RECORDS FOR THE EXERCISE Start Marker

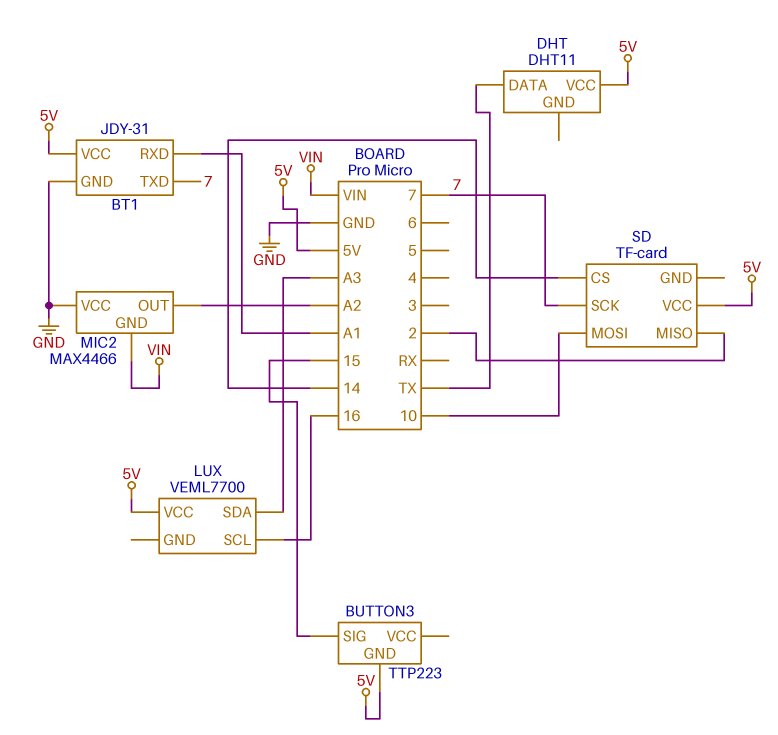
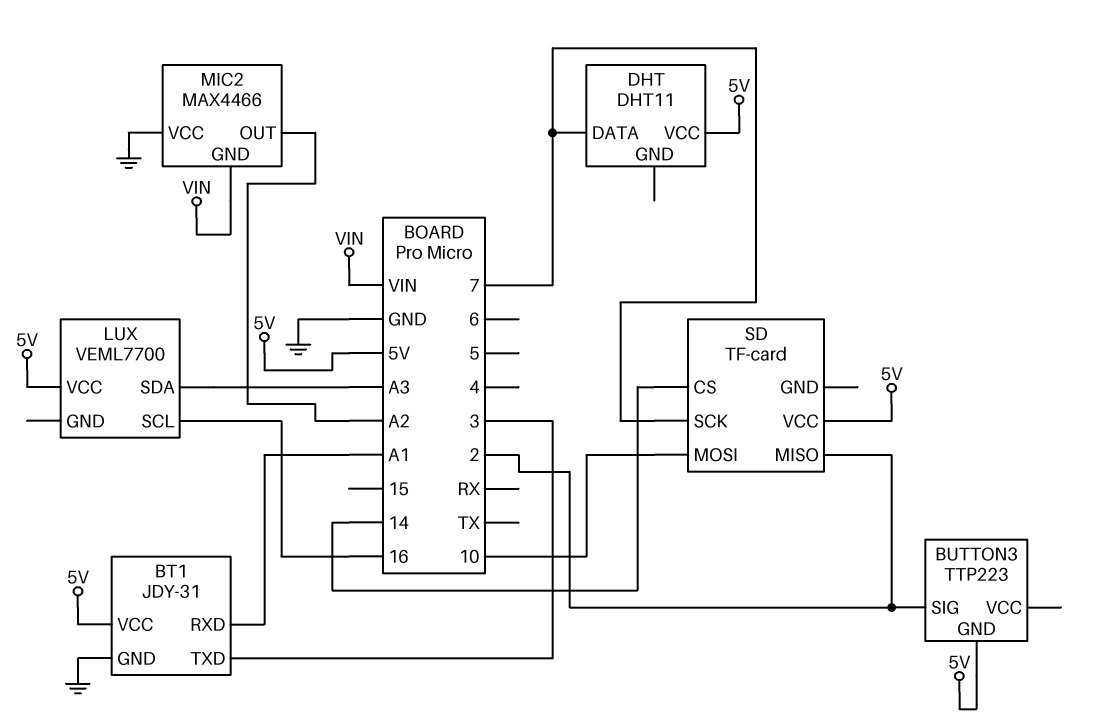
BT1 pin TXD: 7 -> 3
BUTTON3 pin SIG: 15 -> 2
DHT pin DATA: TX -> 7

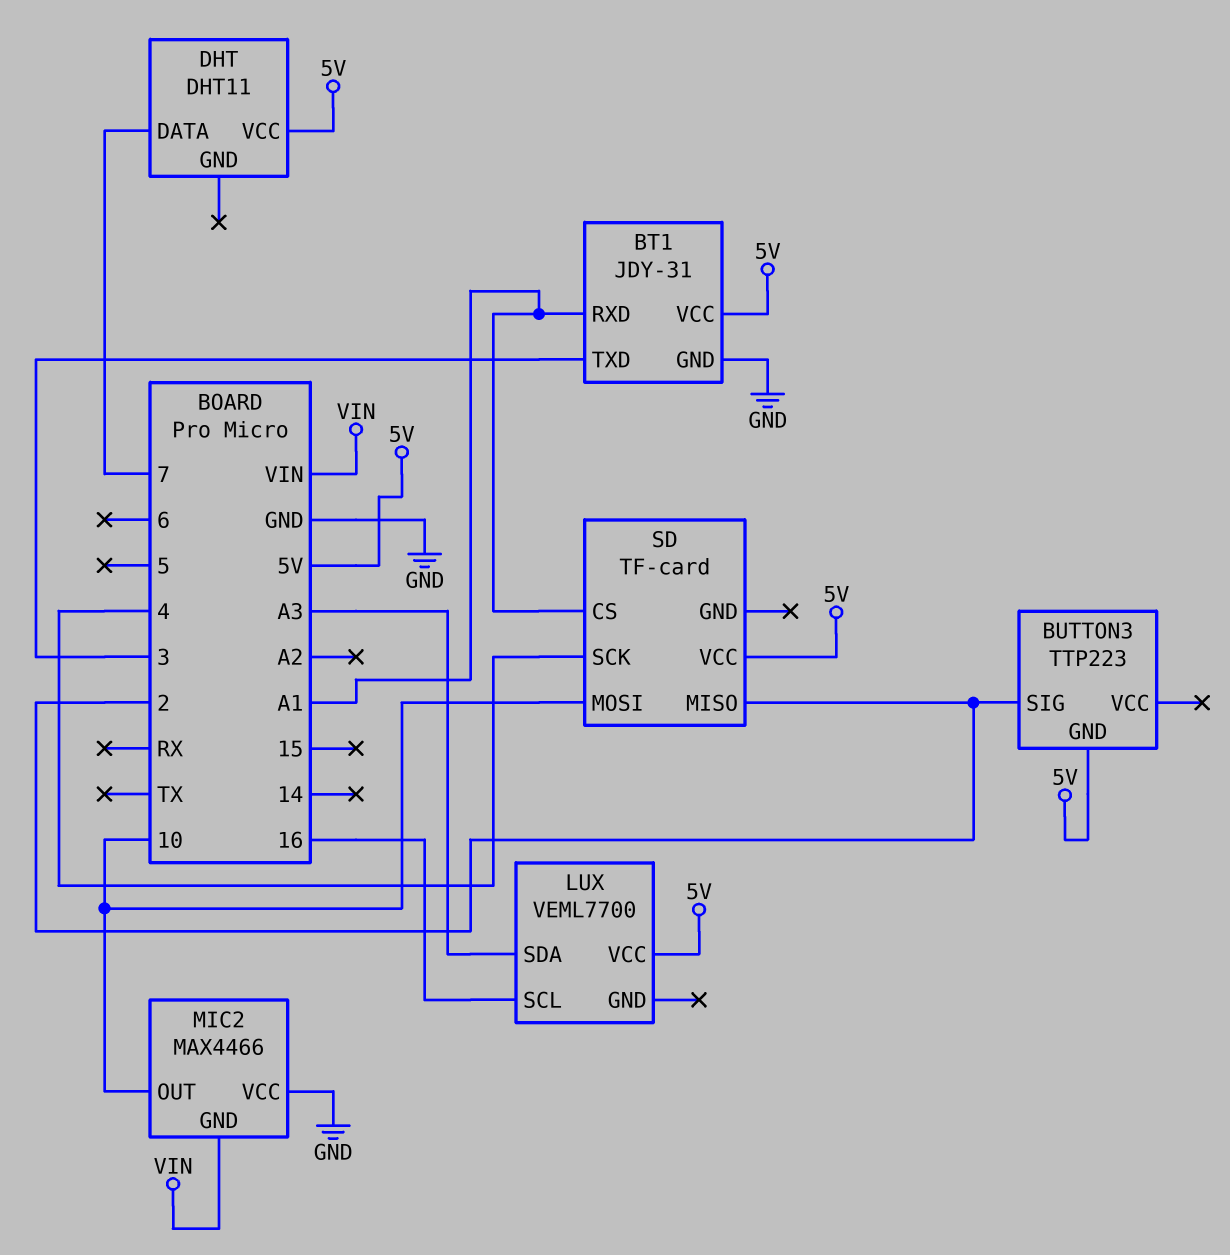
MIC2 pin OUT: A2 -> 10
SD pin CS: 14 -> A1
SD pin SCK: 7 -> 4

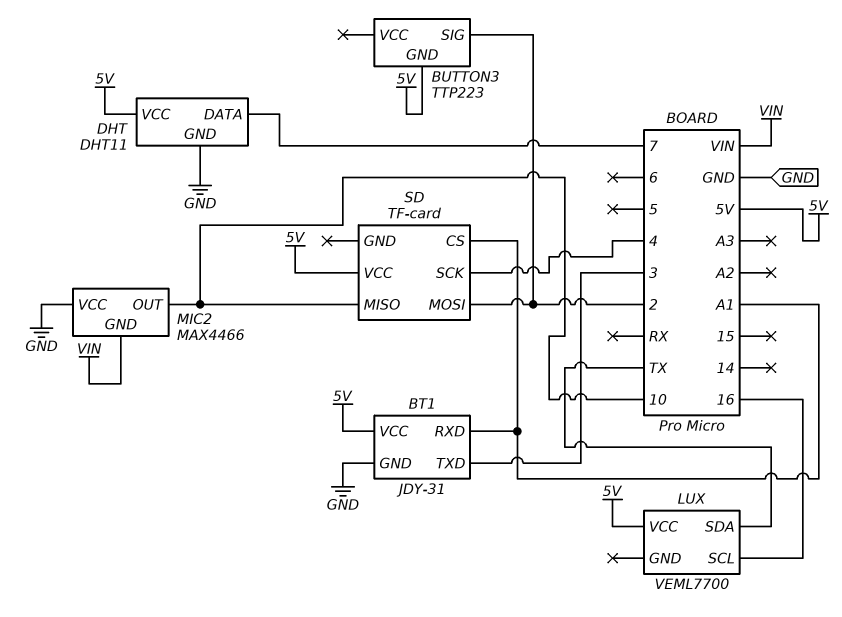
DHT pin GND: none -> GND
LUX pin SDA: A3 -> TX
SD pin MISO: 2 -> 10
SD pin MOSI: 10 -> 2

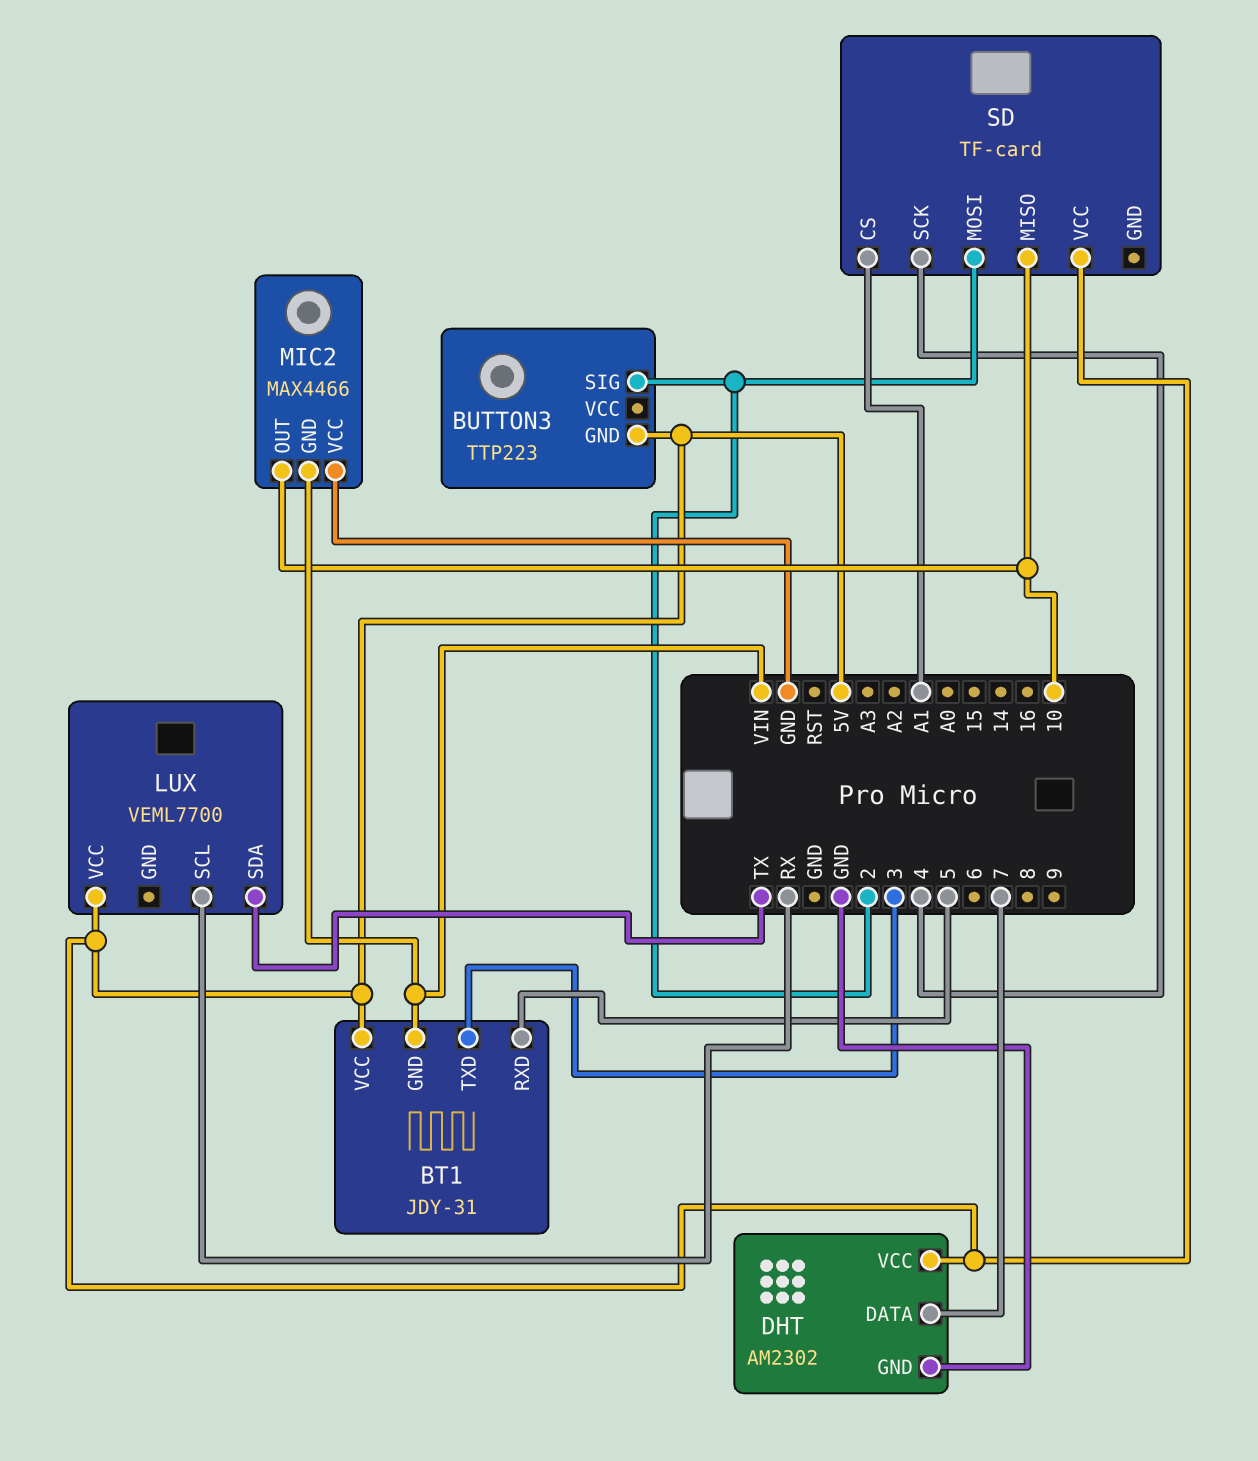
BT1 pin GND: GND -> VIN
BT1 pin RXD: A1 -> 5
DHT: DHT11 -> AM2302
LUX pin SCL: 16 -> RX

RECORDS FOR THE EXERCISE End Marker

Down to the last line, return the entries above exactly, with no pictures.

ANSWER TO THIS EXERCISE:
BT1 pin TXD: 7 -> 3
BUTTON3 pin SIG: 15 -> 2
DHT pin DATA: TX -> 7

MIC2 pin OUT: A2 -> 10
SD pin CS: 14 -> A1
SD pin SCK: 7 -> 4

DHT pin GND: none -> GND
LUX pin SDA: A3 -> TX
SD pin MISO: 2 -> 10
SD pin MOSI: 10 -> 2

BT1 pin GND: GND -> VIN
BT1 pin RXD: A1 -> 5
DHT: DHT11 -> AM2302
LUX pin SCL: 16 -> RX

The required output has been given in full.